Source records:
[Start of section]

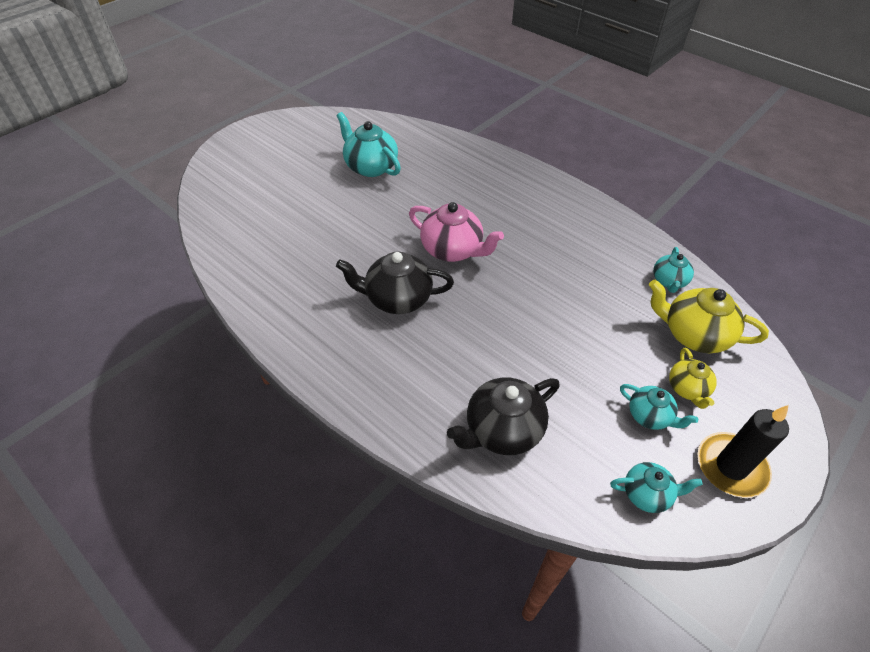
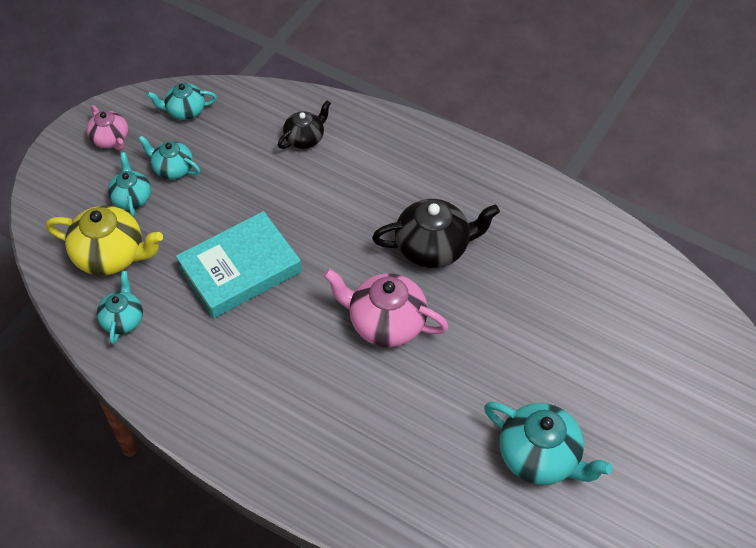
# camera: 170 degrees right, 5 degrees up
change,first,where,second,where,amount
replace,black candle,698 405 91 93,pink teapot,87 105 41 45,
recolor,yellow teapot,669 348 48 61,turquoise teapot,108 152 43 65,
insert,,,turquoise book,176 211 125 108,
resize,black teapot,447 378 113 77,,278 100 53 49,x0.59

[End of section]

Action item: Where the line containing "replace,black candle,698 405" appears, begin a word-for-word copy and carry it through the last line of the listing, leaving out all other lines.

Task result:
replace,black candle,698 405 91 93,pink teapot,87 105 41 45,
recolor,yellow teapot,669 348 48 61,turquoise teapot,108 152 43 65,
insert,,,turquoise book,176 211 125 108,
resize,black teapot,447 378 113 77,,278 100 53 49,x0.59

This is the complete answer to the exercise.